- Task instructions
Repeat the entries below exactly as they appear, with no pictures.

- Records shown
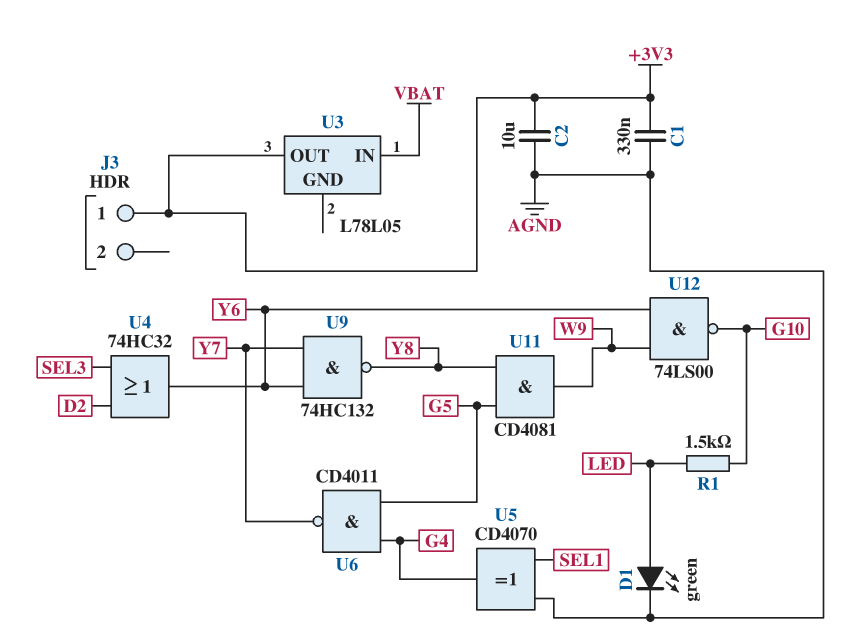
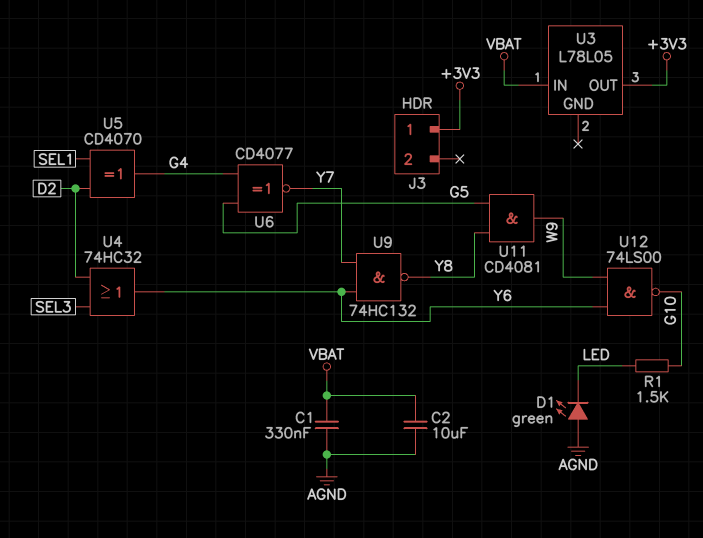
C1: 330nF (+3V3, AGND) -> 330nF (AGND, VBAT)
C2: 10uF (+3V3, AGND) -> 10uF (AGND, VBAT)
D1: LED green (A LED, K AGND) -> LED green (A AGND, K LED)
U5: XOR CD4070 (in AGND, in SEL1, out G4) -> XOR CD4070 (in D2, in SEL1, out G4)
U6: NAND CD4011 (in G4, in G5, out Y7) -> XNOR CD4077 (in G4, in G5, out Y7)

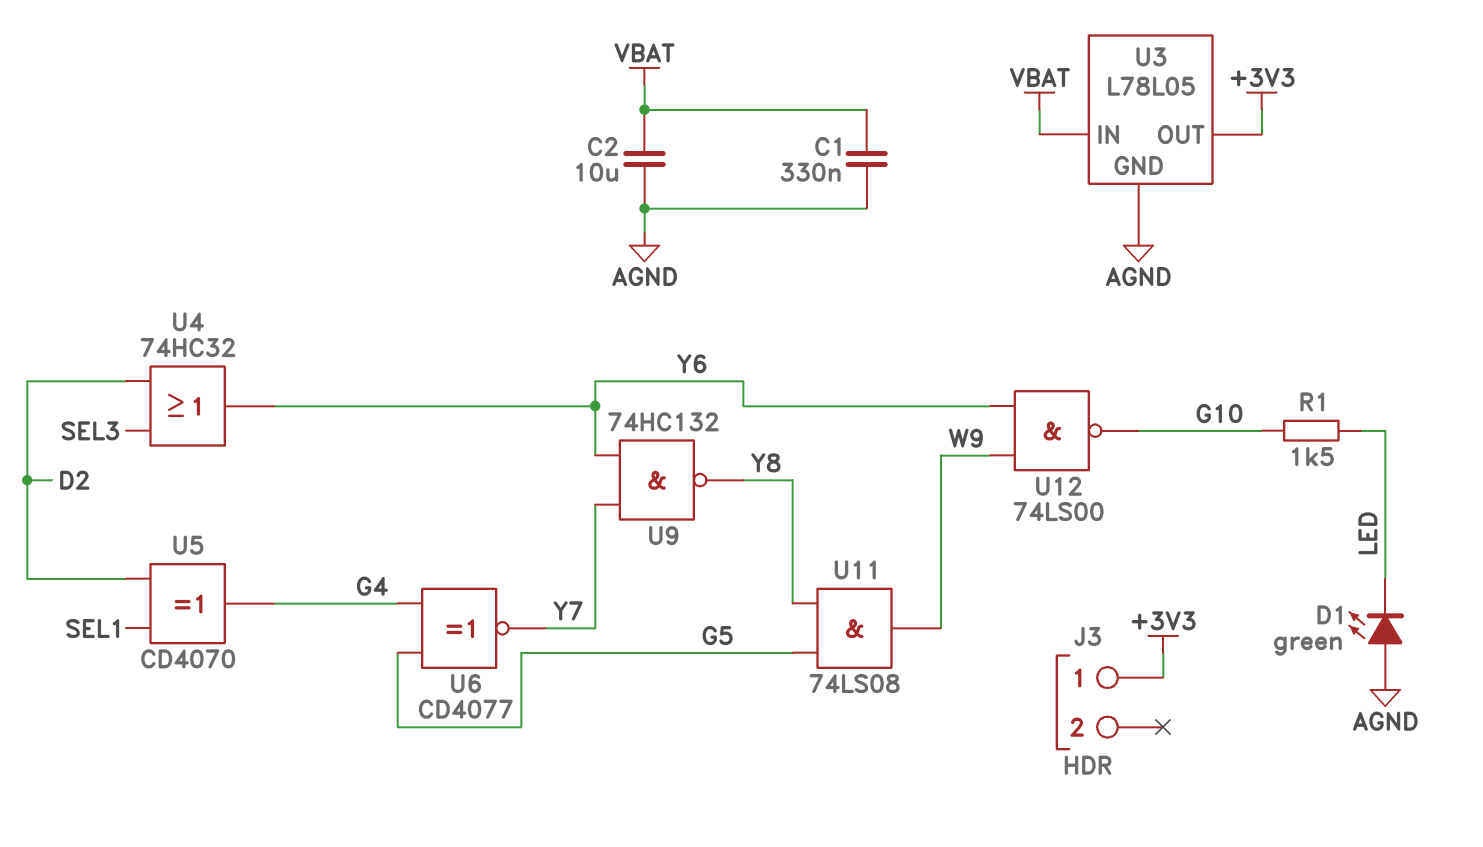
U3 pin GND: none -> AGND
U11: AND CD4081 (in G5, in Y8, out W9) -> AND 74LS08 (in G5, in Y8, out W9)

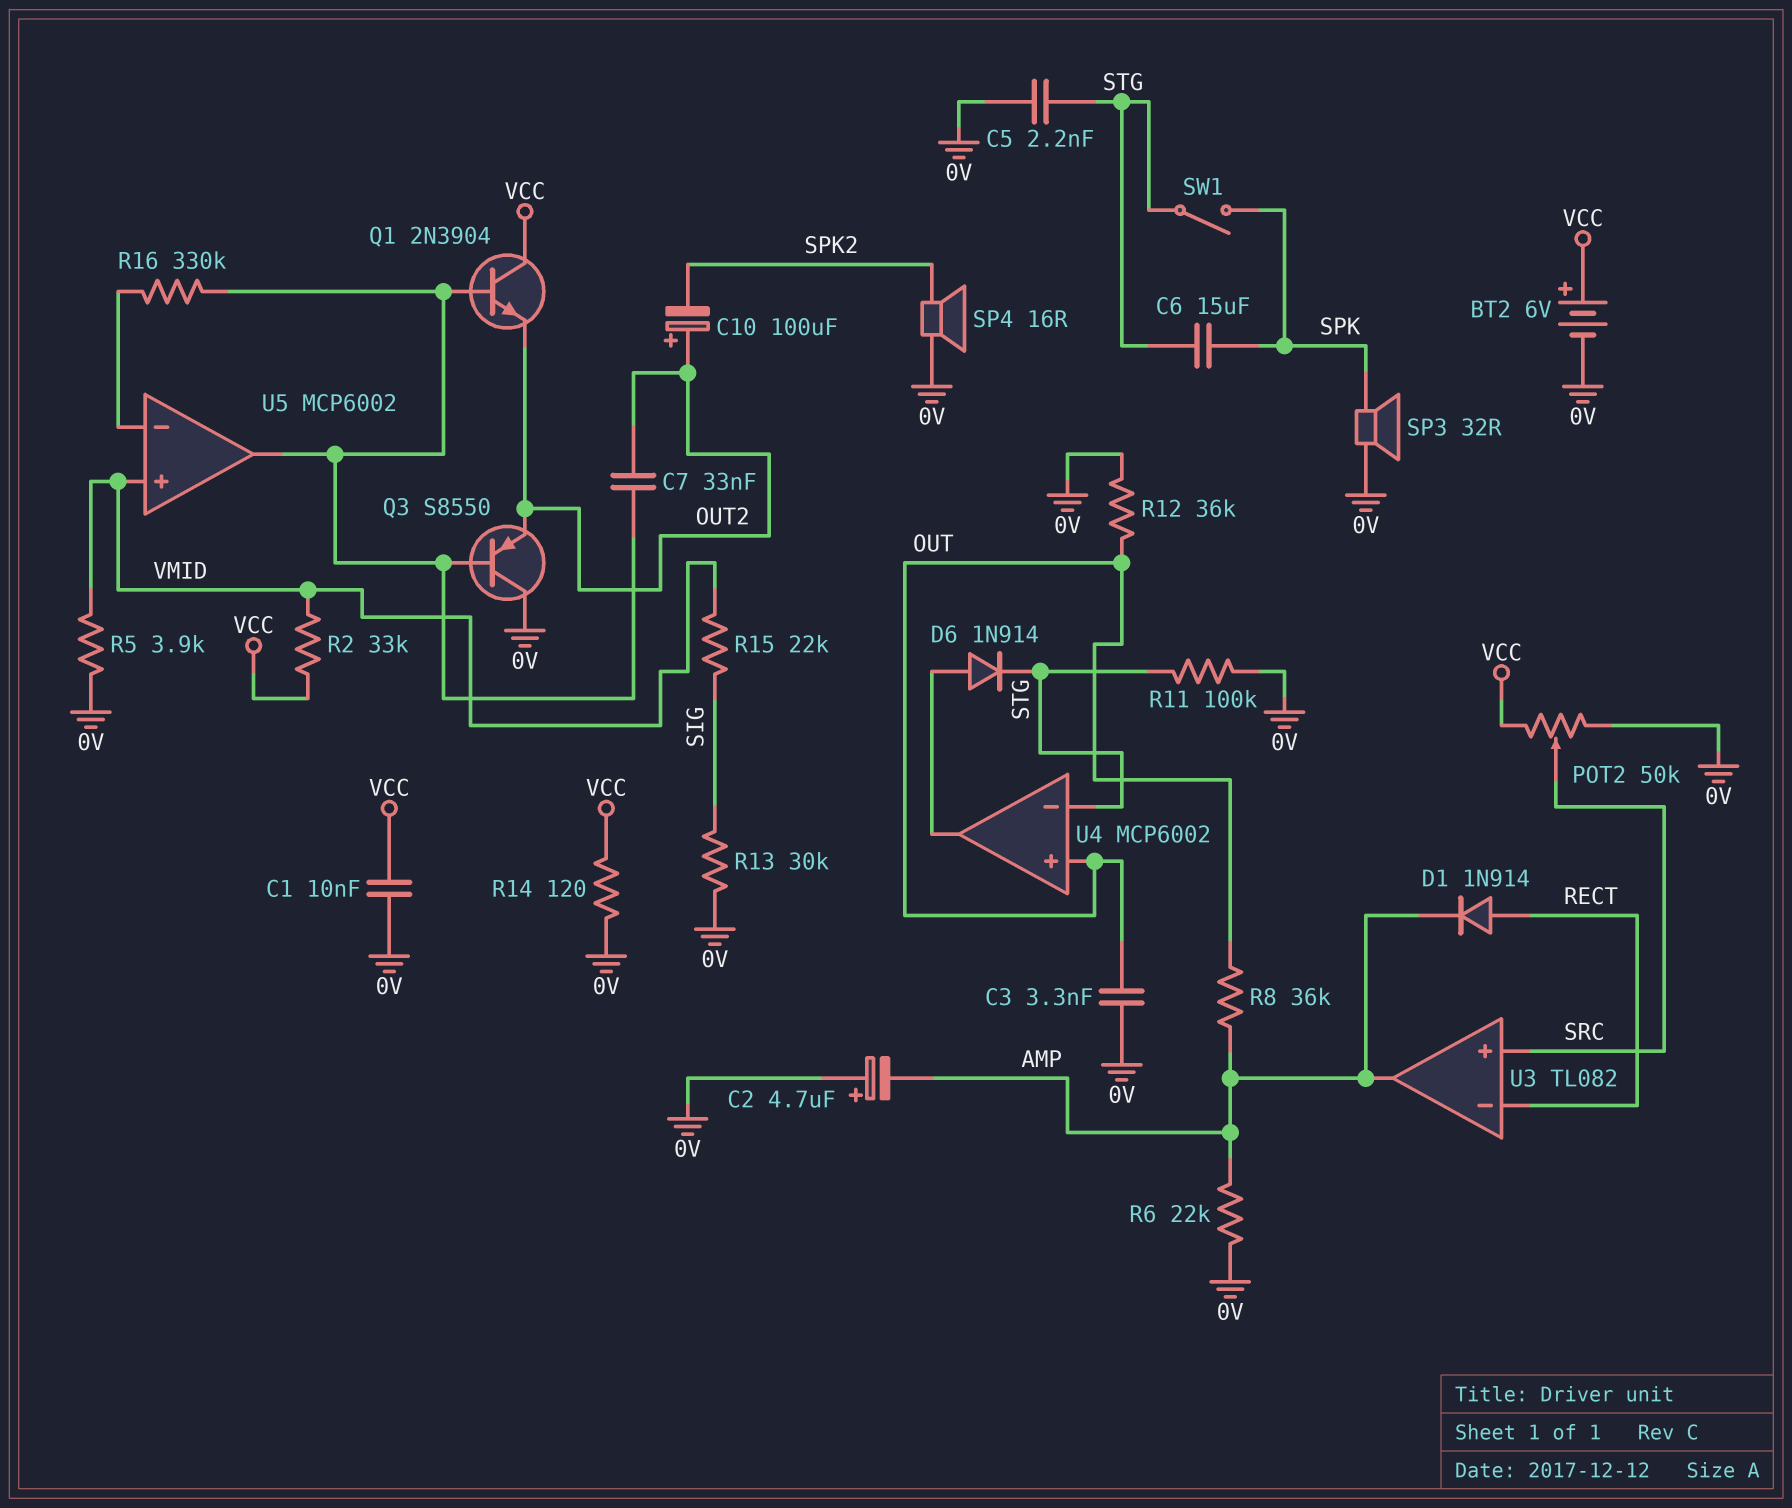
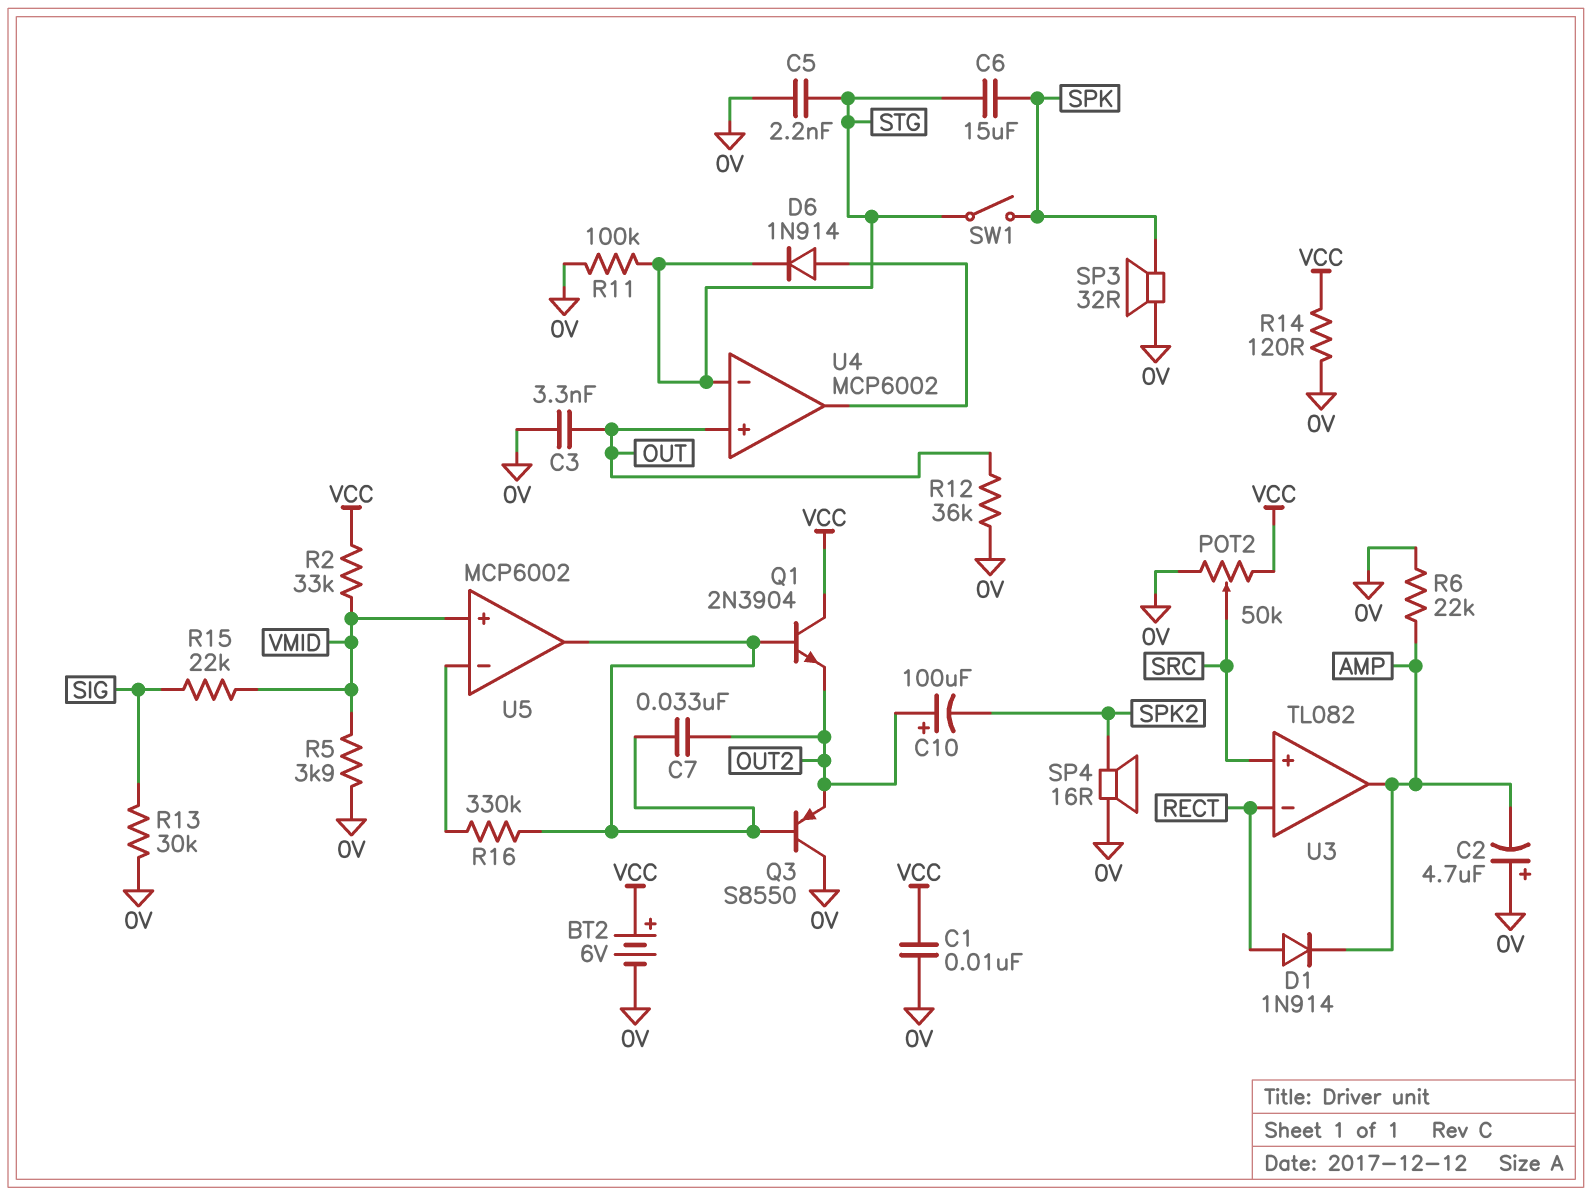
R8: 36k (AMP, OUT) -> none

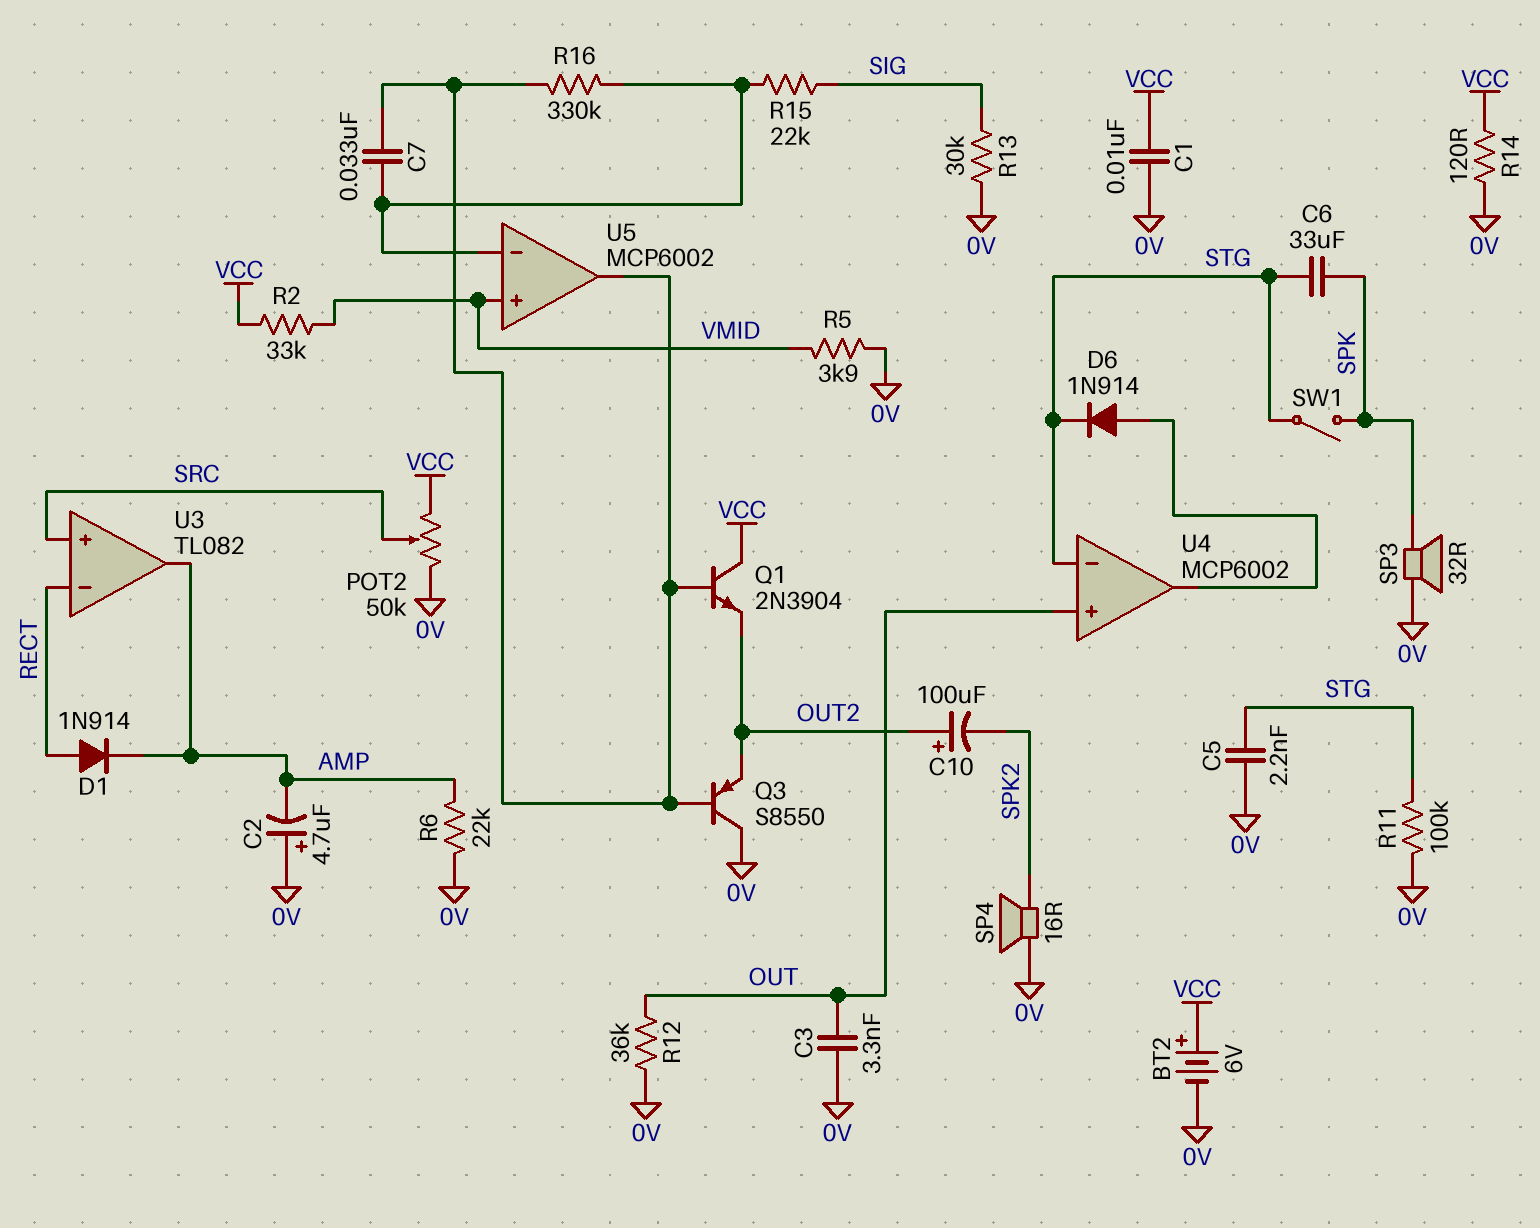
C6: 15uF (SPK, STG) -> 33uF (SPK, STG)
C7: 33nF (OUT2, U5/out) -> 33nF (U5/in-, U5/out)
R15: 22k (SIG, VMID) -> 22k (SIG, U5/in-)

- Answer area
C1: 330nF (+3V3, AGND) -> 330nF (AGND, VBAT)
C2: 10uF (+3V3, AGND) -> 10uF (AGND, VBAT)
D1: LED green (A LED, K AGND) -> LED green (A AGND, K LED)
U5: XOR CD4070 (in AGND, in SEL1, out G4) -> XOR CD4070 (in D2, in SEL1, out G4)
U6: NAND CD4011 (in G4, in G5, out Y7) -> XNOR CD4077 (in G4, in G5, out Y7)

U3 pin GND: none -> AGND
U11: AND CD4081 (in G5, in Y8, out W9) -> AND 74LS08 (in G5, in Y8, out W9)

R8: 36k (AMP, OUT) -> none

C6: 15uF (SPK, STG) -> 33uF (SPK, STG)
C7: 33nF (OUT2, U5/out) -> 33nF (U5/in-, U5/out)
R15: 22k (SIG, VMID) -> 22k (SIG, U5/in-)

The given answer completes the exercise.